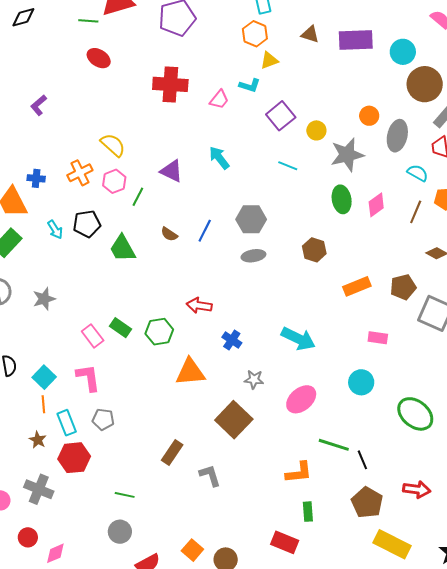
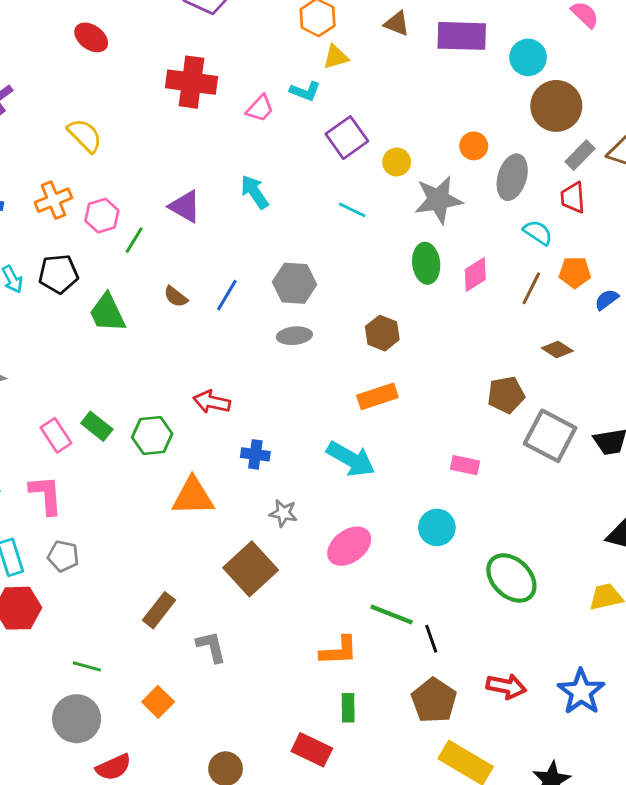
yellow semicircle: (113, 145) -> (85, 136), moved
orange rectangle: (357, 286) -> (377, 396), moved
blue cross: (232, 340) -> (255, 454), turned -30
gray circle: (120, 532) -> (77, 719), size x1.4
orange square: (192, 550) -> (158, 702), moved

§ **Problem details**: Here the job is to print all the entries above exactly, minus the images.

§ **Task result**:
yellow semicircle: (113, 145) -> (85, 136), moved
orange rectangle: (357, 286) -> (377, 396), moved
blue cross: (232, 340) -> (255, 454), turned -30
gray circle: (120, 532) -> (77, 719), size x1.4
orange square: (192, 550) -> (158, 702), moved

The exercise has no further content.